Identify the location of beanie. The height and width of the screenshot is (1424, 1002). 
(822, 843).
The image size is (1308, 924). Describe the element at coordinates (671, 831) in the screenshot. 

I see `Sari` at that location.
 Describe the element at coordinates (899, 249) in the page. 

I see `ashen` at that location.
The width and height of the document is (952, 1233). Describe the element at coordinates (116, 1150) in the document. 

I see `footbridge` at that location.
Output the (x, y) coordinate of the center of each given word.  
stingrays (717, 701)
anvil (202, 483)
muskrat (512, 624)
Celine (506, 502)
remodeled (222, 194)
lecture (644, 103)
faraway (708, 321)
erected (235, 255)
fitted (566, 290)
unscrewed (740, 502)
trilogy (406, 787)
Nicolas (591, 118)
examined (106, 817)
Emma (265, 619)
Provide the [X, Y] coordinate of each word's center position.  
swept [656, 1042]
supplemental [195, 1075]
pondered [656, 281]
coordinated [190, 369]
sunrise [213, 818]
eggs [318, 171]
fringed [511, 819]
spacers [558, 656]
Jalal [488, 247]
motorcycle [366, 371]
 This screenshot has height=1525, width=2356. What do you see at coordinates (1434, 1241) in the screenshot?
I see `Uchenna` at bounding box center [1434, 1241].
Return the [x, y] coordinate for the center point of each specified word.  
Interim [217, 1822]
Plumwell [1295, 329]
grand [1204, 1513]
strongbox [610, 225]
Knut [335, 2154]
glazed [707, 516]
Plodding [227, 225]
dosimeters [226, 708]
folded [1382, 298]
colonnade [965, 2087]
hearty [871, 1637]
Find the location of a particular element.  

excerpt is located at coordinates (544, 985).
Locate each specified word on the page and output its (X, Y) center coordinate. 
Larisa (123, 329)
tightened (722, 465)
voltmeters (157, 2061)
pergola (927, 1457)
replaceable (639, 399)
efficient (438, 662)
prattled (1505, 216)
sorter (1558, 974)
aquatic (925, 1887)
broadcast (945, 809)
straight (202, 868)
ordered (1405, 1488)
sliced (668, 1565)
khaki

◆ **Problem to work on**:
Copy all the lines above again, swapping each "Describe the element" for "Name the element" and leaving everything else untouched.

◆ **Exercise solution**:
Identify the location of beanie. The height and width of the screenshot is (1424, 1002). 
(822, 843).
The image size is (1308, 924). Name the element at coordinates (671, 831) in the screenshot. 

I see `Sari` at that location.
 Name the element at coordinates (899, 249) in the page. 

I see `ashen` at that location.
The width and height of the document is (952, 1233). Name the element at coordinates (116, 1150) in the document. 

I see `footbridge` at that location.
Output the (x, y) coordinate of the center of each given word.  
stingrays (717, 701)
anvil (202, 483)
muskrat (512, 624)
Celine (506, 502)
remodeled (222, 194)
lecture (644, 103)
faraway (708, 321)
erected (235, 255)
fitted (566, 290)
unscrewed (740, 502)
trilogy (406, 787)
Nicolas (591, 118)
examined (106, 817)
Emma (265, 619)
Provide the [X, Y] coordinate of each word's center position.  
swept [656, 1042]
supplemental [195, 1075]
pondered [656, 281]
coordinated [190, 369]
sunrise [213, 818]
eggs [318, 171]
fringed [511, 819]
spacers [558, 656]
Jalal [488, 247]
motorcycle [366, 371]
 This screenshot has height=1525, width=2356. What do you see at coordinates (1434, 1241) in the screenshot?
I see `Uchenna` at bounding box center [1434, 1241].
Return the [x, y] coordinate for the center point of each specified word.  
Interim [217, 1822]
Plumwell [1295, 329]
grand [1204, 1513]
strongbox [610, 225]
Knut [335, 2154]
glazed [707, 516]
Plodding [227, 225]
dosimeters [226, 708]
folded [1382, 298]
colonnade [965, 2087]
hearty [871, 1637]
Find the location of a particular element.  

excerpt is located at coordinates (544, 985).
Locate each specified word on the page and output its (X, Y) center coordinate. 
Larisa (123, 329)
tightened (722, 465)
voltmeters (157, 2061)
pergola (927, 1457)
replaceable (639, 399)
efficient (438, 662)
prattled (1505, 216)
sorter (1558, 974)
aquatic (925, 1887)
broadcast (945, 809)
straight (202, 868)
ordered (1405, 1488)
sliced (668, 1565)
khaki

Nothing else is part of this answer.